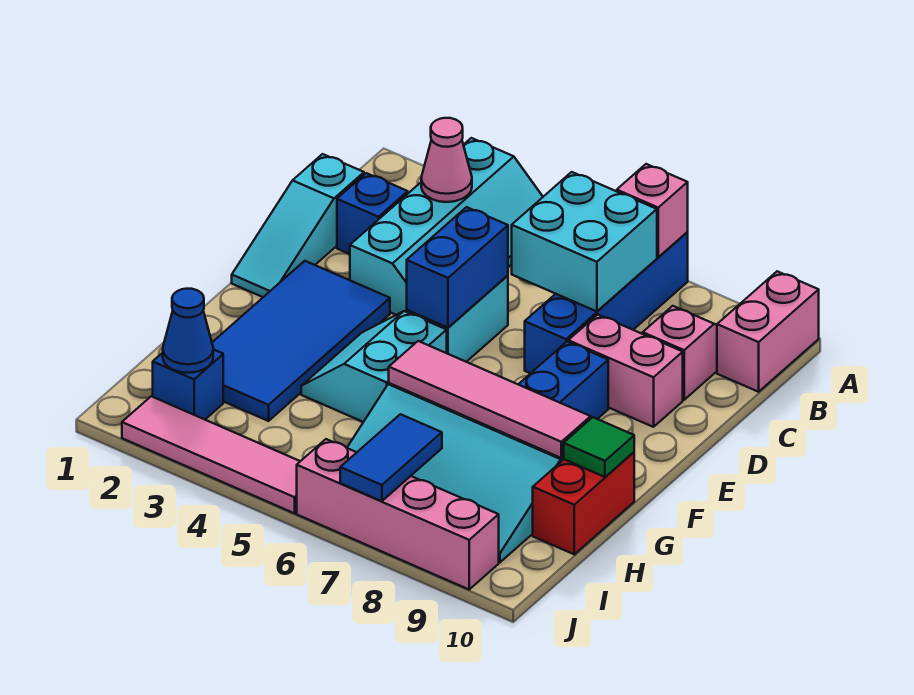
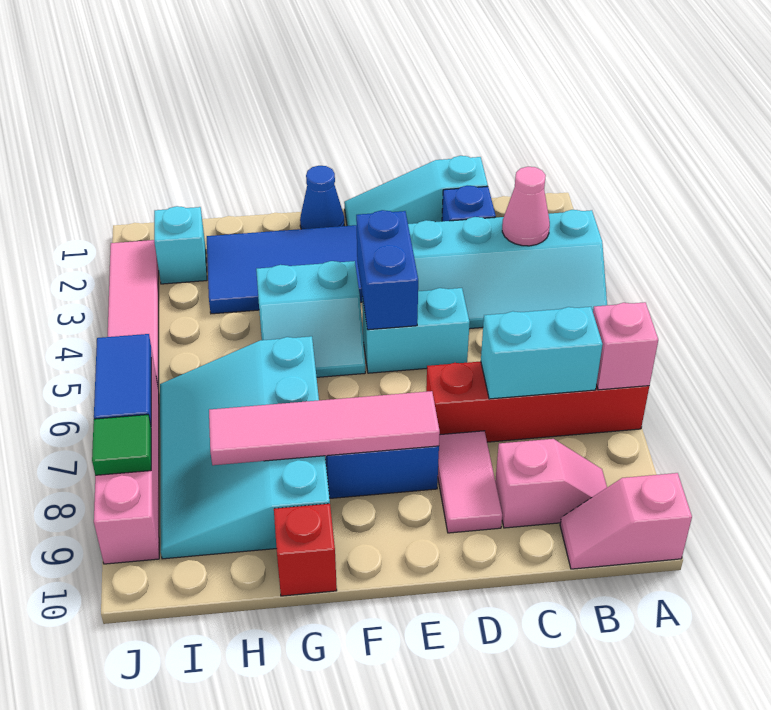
blue brick A7:D7 level 1 -> red brick A7:D7 level 1
pink brick A10:B10 level 1 -> pink slope A10:B10 level 1 top A
cyan brick B6:C7 level 2 -> cyan brick B7:C7 level 2
blue brick D5:E5 level 2 -> blue brick E4:E5 level 2
pink brick D8:D9 level 1 -> pink tile D8:D9 level 1
cyan slope F4:G5 level 1 top 5 -> cyan slope F4:G5 level 1 top 4
pink tile G6:G9 level 2 -> pink tile E8:H8 level 2
red brick G10:H10 level 1 -> red brick G10 level 1
green tile G10 level 2 -> green tile J8 level 2
blue brick I2 level 1 -> cyan brick I2 level 1
blue cone I2 level 2 -> blue cone F1 level 1
blue tile I7:J7 level 2 -> blue tile J6:J7 level 2

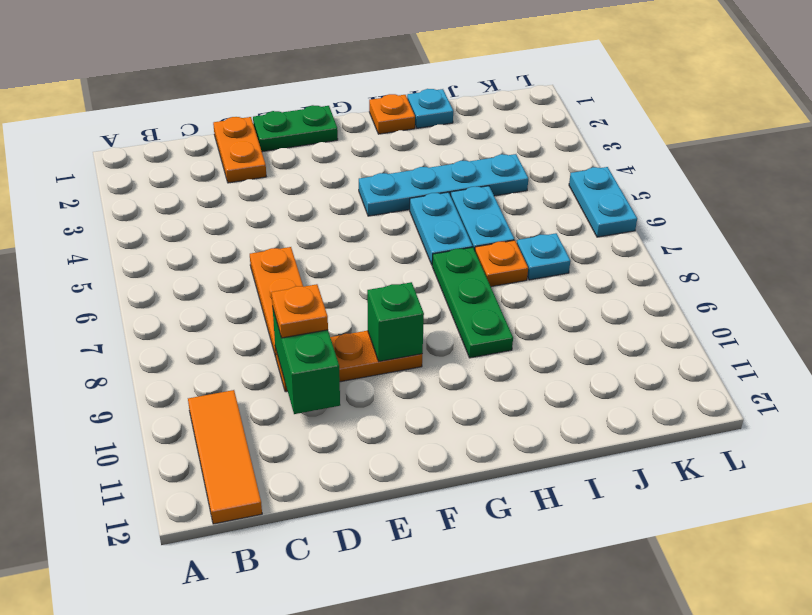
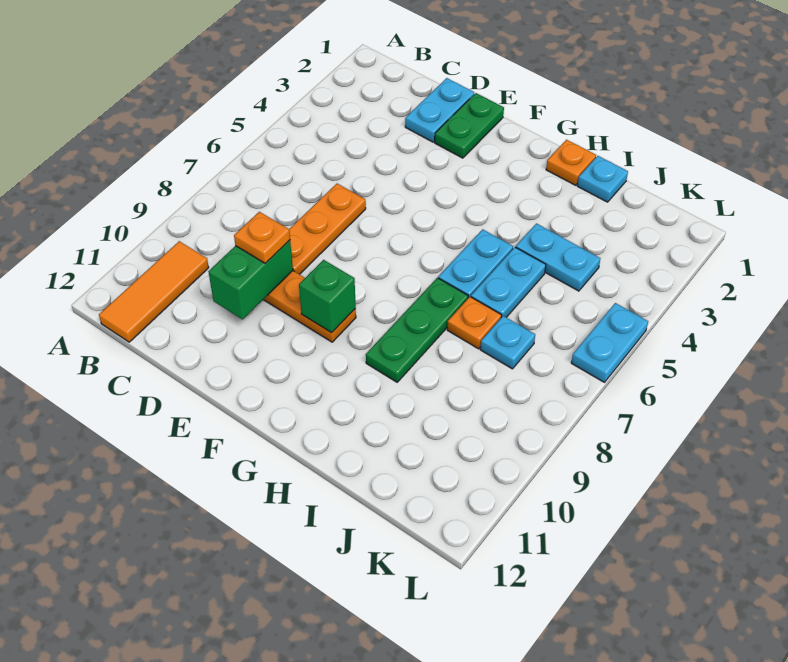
orange plate D1:D2 level 1 -> cyan plate D1:D2 level 1
green plate E1:F1 level 1 -> green plate E1:E2 level 1
cyan plate G4:J4 level 1 -> cyan plate I4:J4 level 1

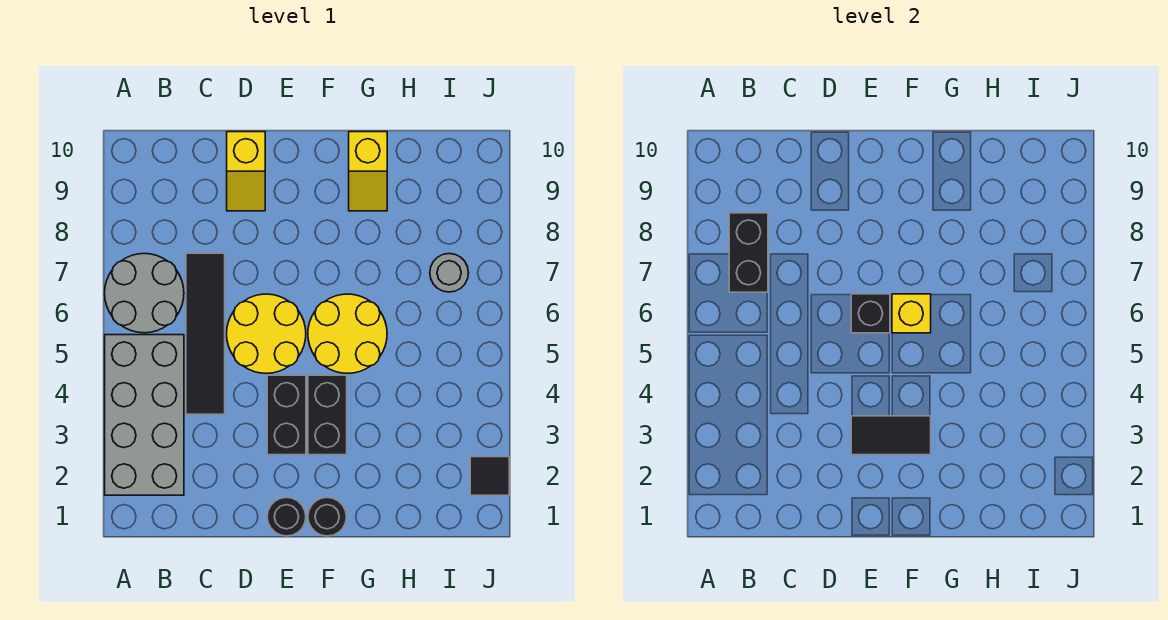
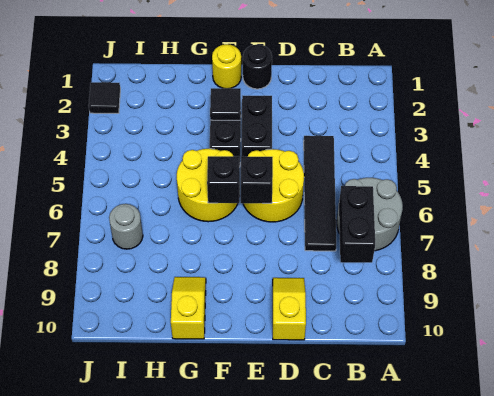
grey brick A2:B5 level 1 -> none
black tile E3:F3 level 2 -> black tile F3 level 2
black round brick F1 level 1 -> yellow round brick F1 level 1
yellow brick F6 level 2 -> black brick F6 level 2

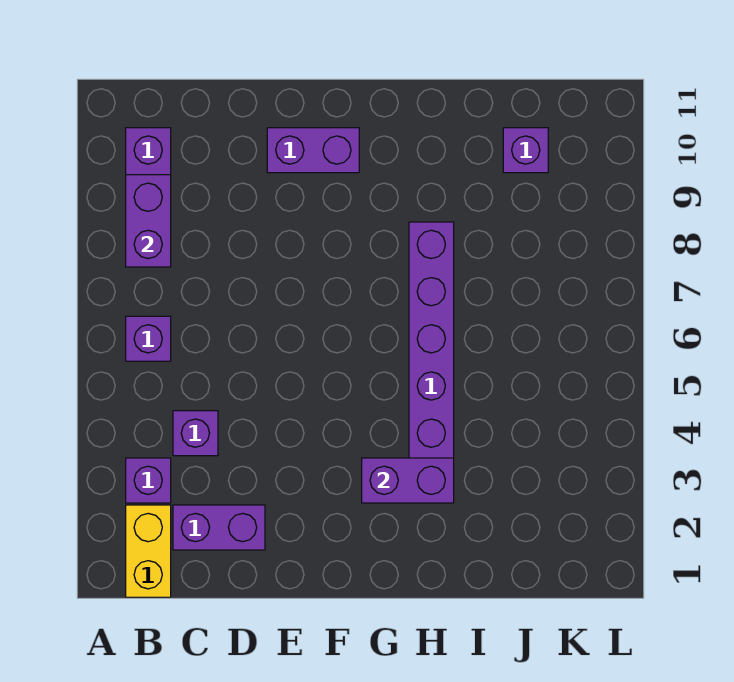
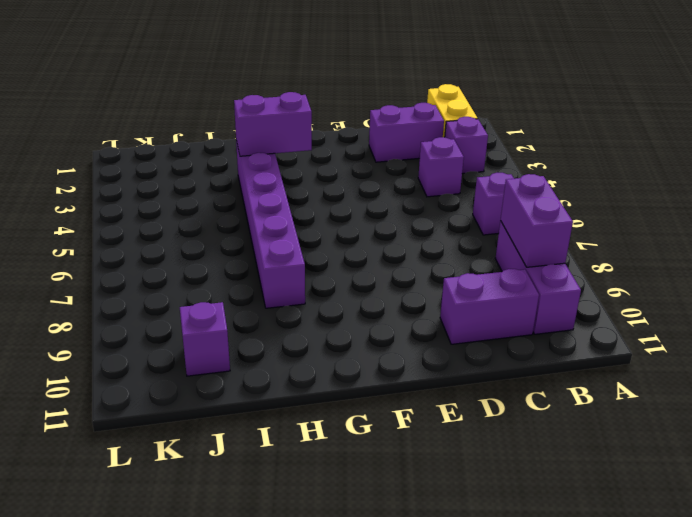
purple brick E10:F10 level 1 -> purple brick C10:D10 level 1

[What is needed]:
Among the lines of the records above, count those containing the word "tile", then give the number by itself.

[Response]:
5